§ **What you should do**: Look through the records that follow and state how many lines hold the word "green", without adding anything.

Data extracted from a collection

•••••

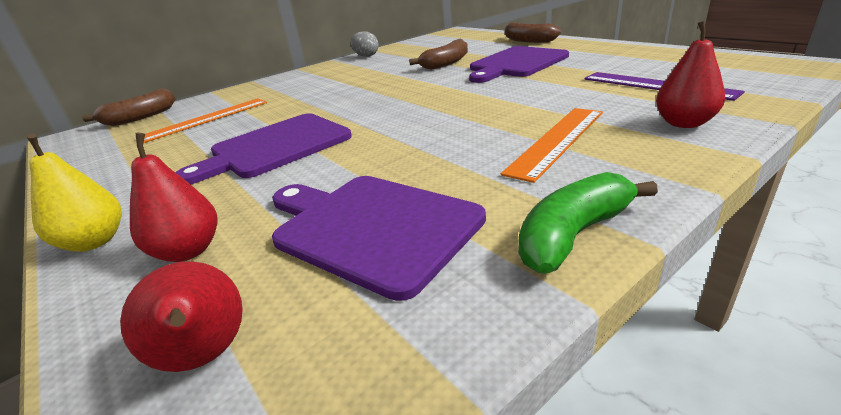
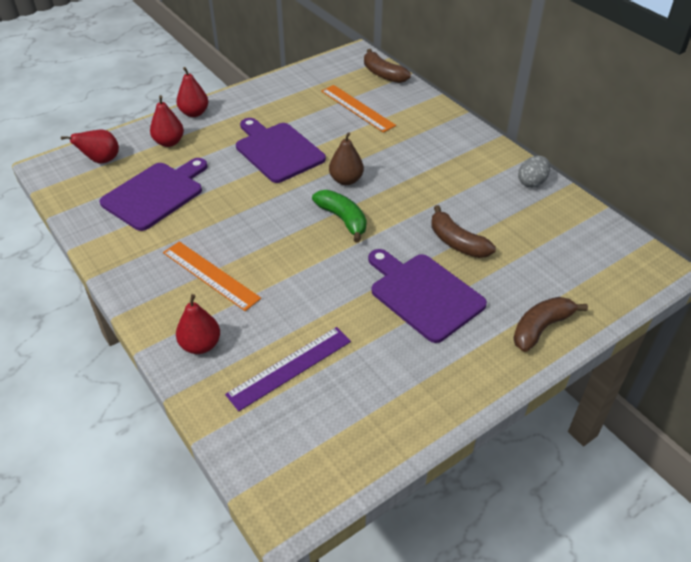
camera: 90 degrees right, 15 degrees up
(95, 242) = (194, 113): yellow pear -> red pear
(352, 105) = (346, 180): none -> brown pear
(573, 235) = (110, 255): green banana -> green banana (342, 219)

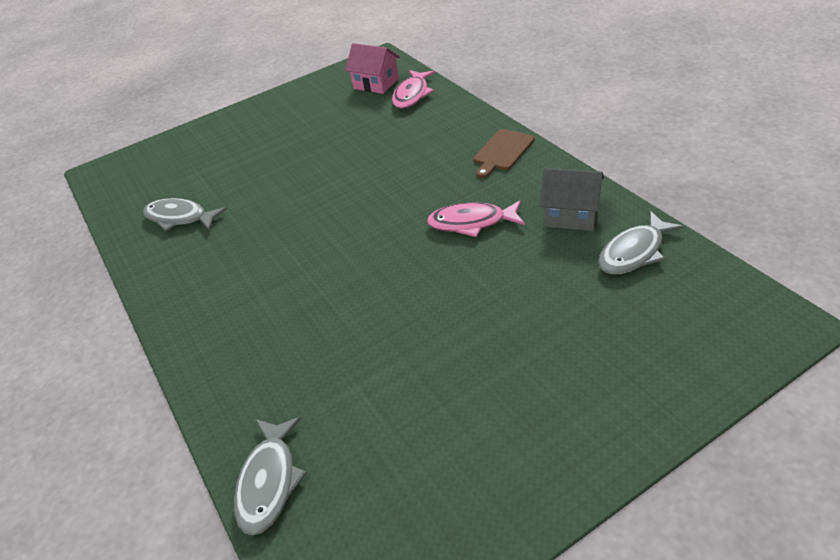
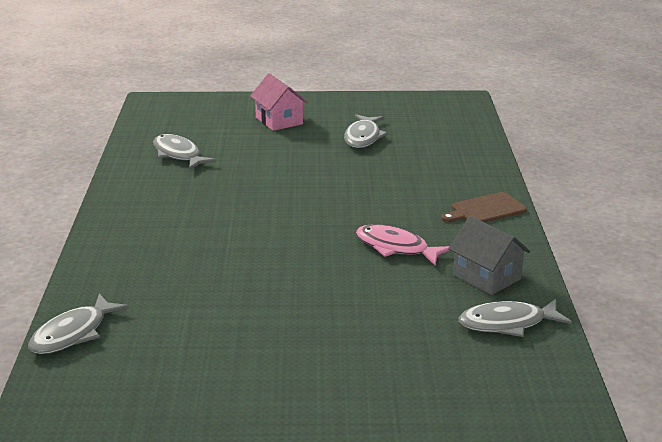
camera: 25 degrees right, 15 degrees down
(333, 127) = (363, 137): none -> grey fish
(376, 83) = (437, 119): pink house -> pink house (279, 121)
(412, 95) = (458, 138): pink fish -> none

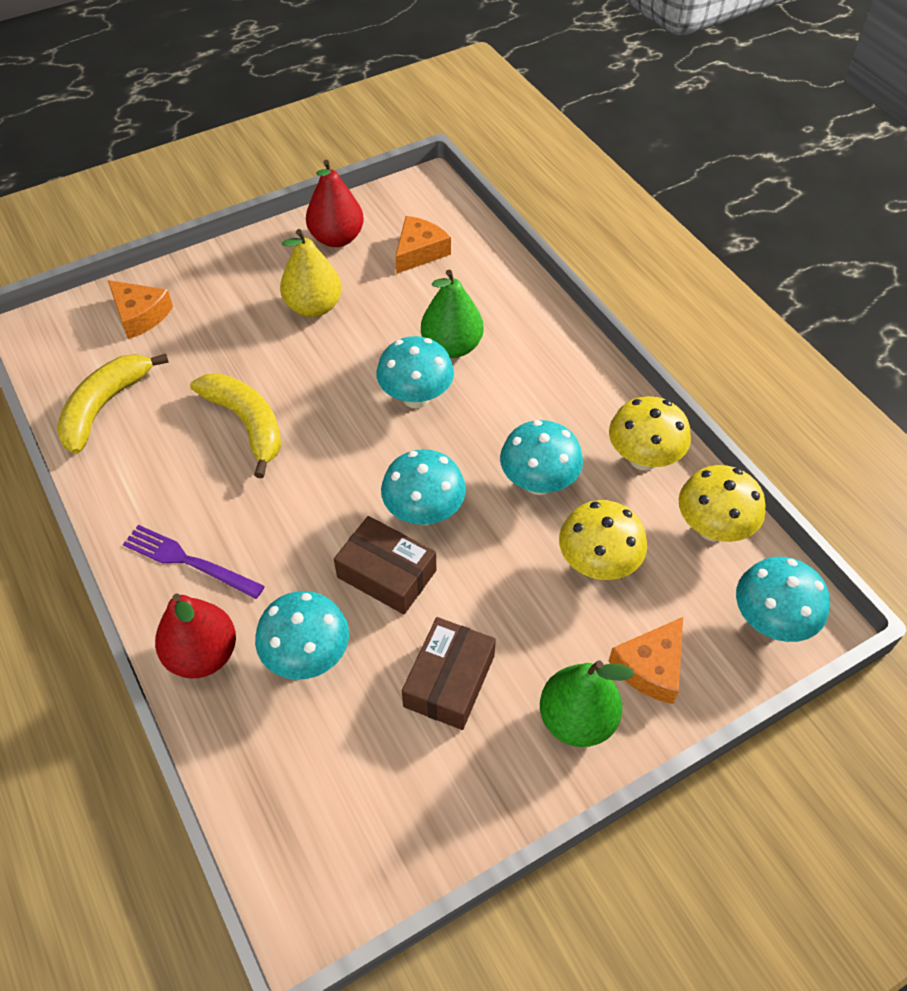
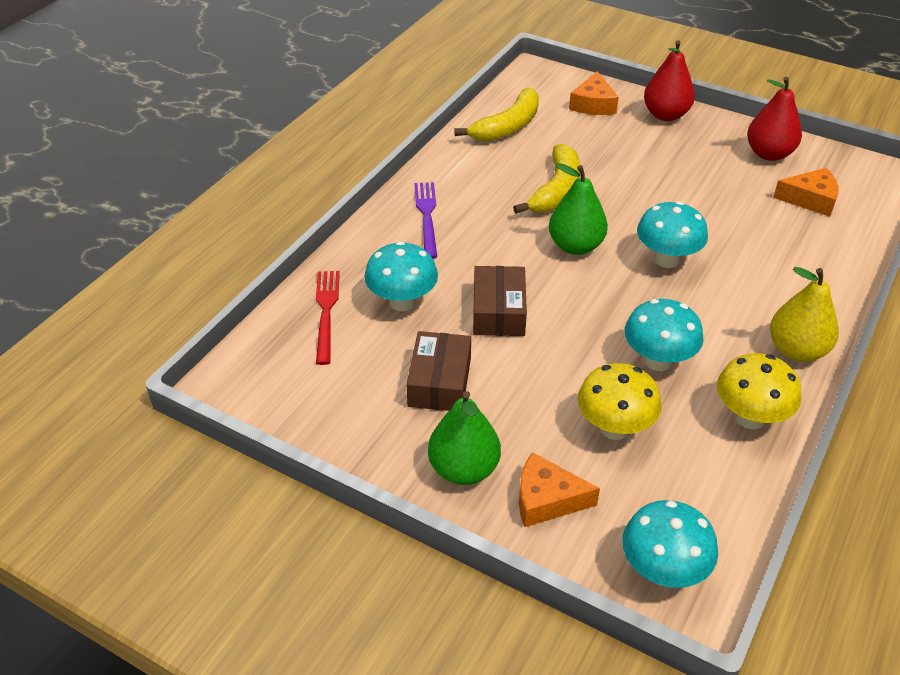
camera: 60 degrees right, 10 degrees down
(105, 406) = (507, 126): yellow banana -> yellow banana turned 135 degrees clockwise
(202, 655) = (366, 254): red pear -> red pear (665, 115)
(268, 744) = (326, 312): none -> red fork
(314, 307) = (691, 173): yellow pear -> yellow pear (796, 350)
(424, 512) = (568, 308): turquoise mushroom -> none
(449, 681) = (440, 382): brown box -> brown box turned 75 degrees counterclockwise
(452, 347) = (737, 257): green pear -> green pear (575, 246)
(712, 528) = (723, 493): yellow mushroom -> none

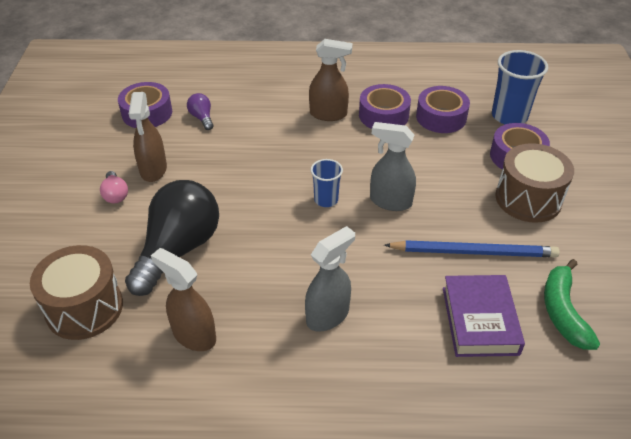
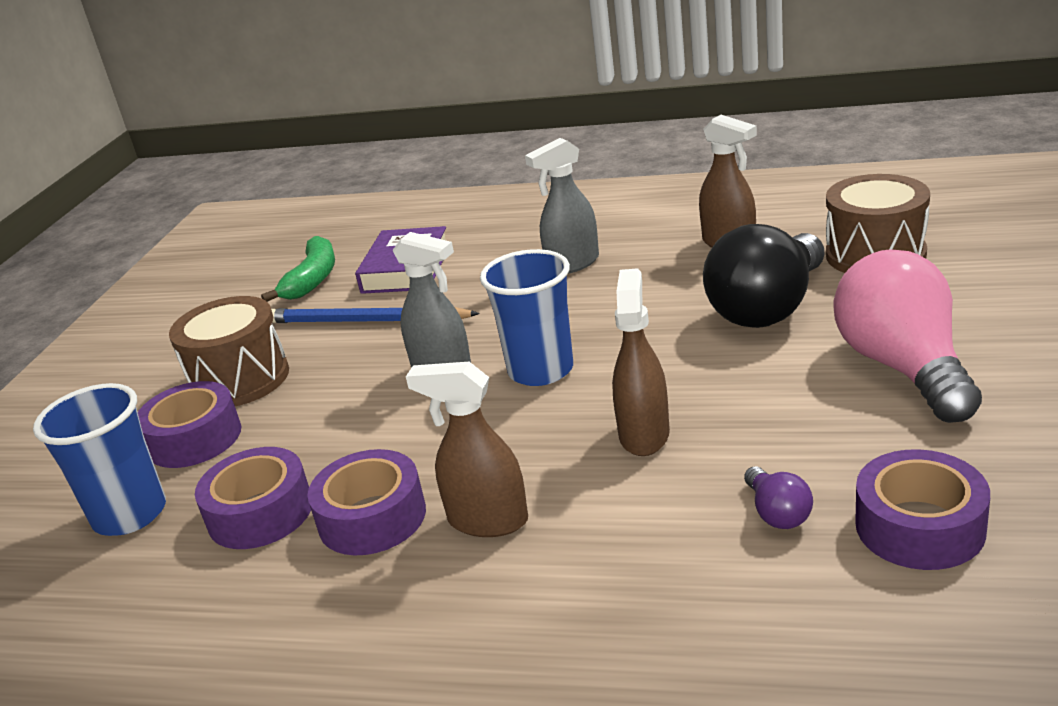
camera: 165 degrees left, 15 degrees down
(115, 195) = (903, 367): pink light bulb -> pink light bulb, size x2.38
(153, 170) = (850, 406): brown spray bottle -> brown spray bottle (644, 434)
(326, 200) = (540, 370): blue cup -> blue cup, size x1.71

•••••

§ **Output of the task**: 2